#### [EXERCISE GOAL]
Transcribe every one of the following lines with no changes at all.
======== SOURCE MATERIAL ========
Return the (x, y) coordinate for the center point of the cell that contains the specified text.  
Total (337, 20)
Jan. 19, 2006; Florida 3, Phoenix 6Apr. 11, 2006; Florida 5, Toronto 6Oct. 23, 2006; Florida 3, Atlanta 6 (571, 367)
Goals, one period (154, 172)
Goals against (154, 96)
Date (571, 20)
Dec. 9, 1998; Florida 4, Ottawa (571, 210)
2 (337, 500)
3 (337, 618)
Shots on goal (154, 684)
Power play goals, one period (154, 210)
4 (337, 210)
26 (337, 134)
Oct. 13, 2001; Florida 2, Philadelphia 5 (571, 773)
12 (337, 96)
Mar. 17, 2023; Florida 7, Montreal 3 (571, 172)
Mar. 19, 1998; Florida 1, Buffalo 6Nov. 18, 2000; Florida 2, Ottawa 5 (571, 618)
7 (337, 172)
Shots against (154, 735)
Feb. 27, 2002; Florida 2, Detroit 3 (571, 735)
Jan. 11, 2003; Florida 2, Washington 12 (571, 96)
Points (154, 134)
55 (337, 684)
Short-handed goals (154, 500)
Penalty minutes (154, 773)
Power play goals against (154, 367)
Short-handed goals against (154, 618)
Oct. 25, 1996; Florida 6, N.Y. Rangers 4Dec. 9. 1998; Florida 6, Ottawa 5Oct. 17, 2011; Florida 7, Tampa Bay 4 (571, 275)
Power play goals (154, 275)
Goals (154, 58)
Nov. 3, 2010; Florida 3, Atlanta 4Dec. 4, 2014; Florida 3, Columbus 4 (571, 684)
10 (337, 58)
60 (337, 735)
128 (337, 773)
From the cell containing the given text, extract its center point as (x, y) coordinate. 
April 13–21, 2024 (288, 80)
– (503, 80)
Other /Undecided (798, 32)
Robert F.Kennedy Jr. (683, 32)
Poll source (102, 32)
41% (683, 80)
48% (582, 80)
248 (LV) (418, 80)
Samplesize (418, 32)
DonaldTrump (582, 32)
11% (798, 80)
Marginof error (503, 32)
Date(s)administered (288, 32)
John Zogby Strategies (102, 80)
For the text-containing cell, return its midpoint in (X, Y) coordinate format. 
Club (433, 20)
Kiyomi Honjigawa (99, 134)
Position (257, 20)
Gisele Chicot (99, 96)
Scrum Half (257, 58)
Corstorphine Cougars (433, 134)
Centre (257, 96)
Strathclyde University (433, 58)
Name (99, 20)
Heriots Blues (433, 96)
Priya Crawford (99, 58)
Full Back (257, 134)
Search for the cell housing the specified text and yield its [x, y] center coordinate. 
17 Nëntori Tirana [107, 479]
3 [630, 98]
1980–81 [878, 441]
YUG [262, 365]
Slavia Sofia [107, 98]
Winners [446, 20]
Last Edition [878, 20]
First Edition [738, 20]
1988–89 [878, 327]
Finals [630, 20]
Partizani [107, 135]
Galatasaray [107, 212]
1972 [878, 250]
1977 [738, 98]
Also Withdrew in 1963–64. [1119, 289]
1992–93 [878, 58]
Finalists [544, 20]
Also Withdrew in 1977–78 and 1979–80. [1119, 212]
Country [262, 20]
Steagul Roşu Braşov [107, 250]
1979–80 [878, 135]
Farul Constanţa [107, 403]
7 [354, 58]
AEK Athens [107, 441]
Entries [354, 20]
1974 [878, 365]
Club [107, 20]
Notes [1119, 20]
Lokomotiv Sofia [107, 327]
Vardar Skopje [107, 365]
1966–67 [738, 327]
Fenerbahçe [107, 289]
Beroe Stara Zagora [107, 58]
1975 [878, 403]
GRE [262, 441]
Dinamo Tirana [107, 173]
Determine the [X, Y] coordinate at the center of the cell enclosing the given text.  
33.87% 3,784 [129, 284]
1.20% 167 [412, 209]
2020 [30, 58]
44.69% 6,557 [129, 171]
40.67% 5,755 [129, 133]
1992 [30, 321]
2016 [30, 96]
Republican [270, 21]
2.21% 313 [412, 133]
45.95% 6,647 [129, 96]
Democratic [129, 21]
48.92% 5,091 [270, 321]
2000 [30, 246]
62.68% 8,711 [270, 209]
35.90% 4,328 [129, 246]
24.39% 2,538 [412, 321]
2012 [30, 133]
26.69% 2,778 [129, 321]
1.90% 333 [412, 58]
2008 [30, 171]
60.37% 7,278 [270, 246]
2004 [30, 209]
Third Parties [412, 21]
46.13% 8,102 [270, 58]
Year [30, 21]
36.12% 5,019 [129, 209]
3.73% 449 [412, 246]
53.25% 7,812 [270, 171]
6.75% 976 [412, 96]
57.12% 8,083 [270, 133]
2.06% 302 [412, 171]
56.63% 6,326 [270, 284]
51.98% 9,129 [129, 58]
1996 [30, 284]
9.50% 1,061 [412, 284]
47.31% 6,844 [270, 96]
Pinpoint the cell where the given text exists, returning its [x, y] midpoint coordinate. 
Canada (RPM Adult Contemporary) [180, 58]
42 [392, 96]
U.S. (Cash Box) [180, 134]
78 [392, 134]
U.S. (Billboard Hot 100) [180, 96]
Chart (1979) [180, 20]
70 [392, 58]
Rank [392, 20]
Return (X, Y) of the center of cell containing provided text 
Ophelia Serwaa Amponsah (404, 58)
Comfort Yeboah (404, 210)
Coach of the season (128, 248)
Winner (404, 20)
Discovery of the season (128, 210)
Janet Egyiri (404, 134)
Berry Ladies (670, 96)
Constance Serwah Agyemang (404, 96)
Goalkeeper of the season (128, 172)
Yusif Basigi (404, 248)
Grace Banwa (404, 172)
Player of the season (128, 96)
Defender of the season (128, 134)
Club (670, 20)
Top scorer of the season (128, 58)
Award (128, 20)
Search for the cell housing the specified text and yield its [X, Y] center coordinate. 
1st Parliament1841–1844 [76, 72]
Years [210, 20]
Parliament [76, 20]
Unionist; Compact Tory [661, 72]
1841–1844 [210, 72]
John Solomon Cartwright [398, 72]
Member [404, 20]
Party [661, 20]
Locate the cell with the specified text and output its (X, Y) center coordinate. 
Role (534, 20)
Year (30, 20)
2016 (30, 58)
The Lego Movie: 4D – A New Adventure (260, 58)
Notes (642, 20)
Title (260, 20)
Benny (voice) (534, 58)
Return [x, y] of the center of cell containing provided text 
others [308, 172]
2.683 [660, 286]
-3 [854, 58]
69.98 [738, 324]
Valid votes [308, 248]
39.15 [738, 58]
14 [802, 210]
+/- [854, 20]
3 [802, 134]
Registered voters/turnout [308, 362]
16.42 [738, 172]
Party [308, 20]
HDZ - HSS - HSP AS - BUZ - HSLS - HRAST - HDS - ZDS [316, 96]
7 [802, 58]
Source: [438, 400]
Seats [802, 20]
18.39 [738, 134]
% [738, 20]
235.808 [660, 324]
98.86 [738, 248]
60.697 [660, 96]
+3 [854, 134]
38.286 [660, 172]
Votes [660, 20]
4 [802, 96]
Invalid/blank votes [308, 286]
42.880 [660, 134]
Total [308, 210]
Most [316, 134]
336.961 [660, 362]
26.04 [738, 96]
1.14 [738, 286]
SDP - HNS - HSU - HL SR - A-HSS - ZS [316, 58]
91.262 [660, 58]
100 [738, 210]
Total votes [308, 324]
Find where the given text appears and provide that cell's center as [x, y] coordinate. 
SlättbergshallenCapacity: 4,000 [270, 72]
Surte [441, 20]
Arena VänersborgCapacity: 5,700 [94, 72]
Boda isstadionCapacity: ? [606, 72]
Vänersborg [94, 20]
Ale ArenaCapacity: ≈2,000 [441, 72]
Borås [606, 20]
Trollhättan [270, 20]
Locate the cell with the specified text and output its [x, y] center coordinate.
========
#### [REPLY TO THE TASK]
Return the (x, y) coordinate for the center point of the cell that contains the specified text.  
Total (337, 20)
Jan. 19, 2006; Florida 3, Phoenix 6Apr. 11, 2006; Florida 5, Toronto 6Oct. 23, 2006; Florida 3, Atlanta 6 (571, 367)
Goals, one period (154, 172)
Goals against (154, 96)
Date (571, 20)
Dec. 9, 1998; Florida 4, Ottawa (571, 210)
2 (337, 500)
3 (337, 618)
Shots on goal (154, 684)
Power play goals, one period (154, 210)
4 (337, 210)
26 (337, 134)
Oct. 13, 2001; Florida 2, Philadelphia 5 (571, 773)
12 (337, 96)
Mar. 17, 2023; Florida 7, Montreal 3 (571, 172)
Mar. 19, 1998; Florida 1, Buffalo 6Nov. 18, 2000; Florida 2, Ottawa 5 (571, 618)
7 (337, 172)
Shots against (154, 735)
Feb. 27, 2002; Florida 2, Detroit 3 (571, 735)
Jan. 11, 2003; Florida 2, Washington 12 (571, 96)
Points (154, 134)
55 (337, 684)
Short-handed goals (154, 500)
Penalty minutes (154, 773)
Power play goals against (154, 367)
Short-handed goals against (154, 618)
Oct. 25, 1996; Florida 6, N.Y. Rangers 4Dec. 9. 1998; Florida 6, Ottawa 5Oct. 17, 2011; Florida 7, Tampa Bay 4 (571, 275)
Power play goals (154, 275)
Goals (154, 58)
Nov. 3, 2010; Florida 3, Atlanta 4Dec. 4, 2014; Florida 3, Columbus 4 (571, 684)
10 (337, 58)
60 (337, 735)
128 (337, 773)
From the cell containing the given text, extract its center point as (x, y) coordinate. 
April 13–21, 2024 (288, 80)
– (503, 80)
Other /Undecided (798, 32)
Robert F.Kennedy Jr. (683, 32)
Poll source (102, 32)
41% (683, 80)
48% (582, 80)
248 (LV) (418, 80)
Samplesize (418, 32)
DonaldTrump (582, 32)
11% (798, 80)
Marginof error (503, 32)
Date(s)administered (288, 32)
John Zogby Strategies (102, 80)
For the text-containing cell, return its midpoint in (X, Y) coordinate format. 
Club (433, 20)
Kiyomi Honjigawa (99, 134)
Position (257, 20)
Gisele Chicot (99, 96)
Scrum Half (257, 58)
Corstorphine Cougars (433, 134)
Centre (257, 96)
Strathclyde University (433, 58)
Name (99, 20)
Heriots Blues (433, 96)
Priya Crawford (99, 58)
Full Back (257, 134)
Search for the cell housing the specified text and yield its [x, y] center coordinate. 
17 Nëntori Tirana [107, 479]
3 [630, 98]
1980–81 [878, 441]
YUG [262, 365]
Slavia Sofia [107, 98]
Winners [446, 20]
Last Edition [878, 20]
First Edition [738, 20]
1988–89 [878, 327]
Finals [630, 20]
Partizani [107, 135]
Galatasaray [107, 212]
1972 [878, 250]
1977 [738, 98]
Also Withdrew in 1963–64. [1119, 289]
1992–93 [878, 58]
Finalists [544, 20]
Also Withdrew in 1977–78 and 1979–80. [1119, 212]
Country [262, 20]
Steagul Roşu Braşov [107, 250]
1979–80 [878, 135]
Farul Constanţa [107, 403]
7 [354, 58]
AEK Athens [107, 441]
Entries [354, 20]
1974 [878, 365]
Club [107, 20]
Notes [1119, 20]
Lokomotiv Sofia [107, 327]
Vardar Skopje [107, 365]
1966–67 [738, 327]
Fenerbahçe [107, 289]
Beroe Stara Zagora [107, 58]
1975 [878, 403]
GRE [262, 441]
Dinamo Tirana [107, 173]
Determine the [X, Y] coordinate at the center of the cell enclosing the given text.  
33.87% 3,784 [129, 284]
1.20% 167 [412, 209]
2020 [30, 58]
44.69% 6,557 [129, 171]
40.67% 5,755 [129, 133]
1992 [30, 321]
2016 [30, 96]
Republican [270, 21]
2.21% 313 [412, 133]
45.95% 6,647 [129, 96]
Democratic [129, 21]
48.92% 5,091 [270, 321]
2000 [30, 246]
62.68% 8,711 [270, 209]
35.90% 4,328 [129, 246]
24.39% 2,538 [412, 321]
2012 [30, 133]
26.69% 2,778 [129, 321]
1.90% 333 [412, 58]
2008 [30, 171]
60.37% 7,278 [270, 246]
2004 [30, 209]
Third Parties [412, 21]
46.13% 8,102 [270, 58]
Year [30, 21]
36.12% 5,019 [129, 209]
3.73% 449 [412, 246]
53.25% 7,812 [270, 171]
6.75% 976 [412, 96]
57.12% 8,083 [270, 133]
2.06% 302 [412, 171]
56.63% 6,326 [270, 284]
51.98% 9,129 [129, 58]
1996 [30, 284]
9.50% 1,061 [412, 284]
47.31% 6,844 [270, 96]
Pinpoint the cell where the given text exists, returning its [x, y] midpoint coordinate. 
Canada (RPM Adult Contemporary) [180, 58]
42 [392, 96]
U.S. (Cash Box) [180, 134]
78 [392, 134]
U.S. (Billboard Hot 100) [180, 96]
Chart (1979) [180, 20]
70 [392, 58]
Rank [392, 20]
Return (X, Y) of the center of cell containing provided text 
Ophelia Serwaa Amponsah (404, 58)
Comfort Yeboah (404, 210)
Coach of the season (128, 248)
Winner (404, 20)
Discovery of the season (128, 210)
Janet Egyiri (404, 134)
Berry Ladies (670, 96)
Constance Serwah Agyemang (404, 96)
Goalkeeper of the season (128, 172)
Yusif Basigi (404, 248)
Grace Banwa (404, 172)
Player of the season (128, 96)
Defender of the season (128, 134)
Club (670, 20)
Top scorer of the season (128, 58)
Award (128, 20)
Search for the cell housing the specified text and yield its [X, Y] center coordinate. 
1st Parliament1841–1844 [76, 72]
Years [210, 20]
Parliament [76, 20]
Unionist; Compact Tory [661, 72]
1841–1844 [210, 72]
John Solomon Cartwright [398, 72]
Member [404, 20]
Party [661, 20]
Locate the cell with the specified text and output its (X, Y) center coordinate. 
Role (534, 20)
Year (30, 20)
2016 (30, 58)
The Lego Movie: 4D – A New Adventure (260, 58)
Notes (642, 20)
Title (260, 20)
Benny (voice) (534, 58)
Return [x, y] of the center of cell containing provided text 
others [308, 172]
2.683 [660, 286]
-3 [854, 58]
69.98 [738, 324]
Valid votes [308, 248]
39.15 [738, 58]
14 [802, 210]
+/- [854, 20]
3 [802, 134]
Registered voters/turnout [308, 362]
16.42 [738, 172]
Party [308, 20]
HDZ - HSS - HSP AS - BUZ - HSLS - HRAST - HDS - ZDS [316, 96]
7 [802, 58]
Source: [438, 400]
Seats [802, 20]
18.39 [738, 134]
% [738, 20]
235.808 [660, 324]
98.86 [738, 248]
60.697 [660, 96]
+3 [854, 134]
38.286 [660, 172]
Votes [660, 20]
4 [802, 96]
Invalid/blank votes [308, 286]
42.880 [660, 134]
Total [308, 210]
Most [316, 134]
336.961 [660, 362]
26.04 [738, 96]
1.14 [738, 286]
SDP - HNS - HSU - HL SR - A-HSS - ZS [316, 58]
91.262 [660, 58]
100 [738, 210]
Total votes [308, 324]
Find where the given text appears and provide that cell's center as [x, y] coordinate. 
SlättbergshallenCapacity: 4,000 [270, 72]
Surte [441, 20]
Arena VänersborgCapacity: 5,700 [94, 72]
Boda isstadionCapacity: ? [606, 72]
Vänersborg [94, 20]
Ale ArenaCapacity: ≈2,000 [441, 72]
Borås [606, 20]
Trollhättan [270, 20]
Locate the cell with the specified text and output its [x, y] center coordinate.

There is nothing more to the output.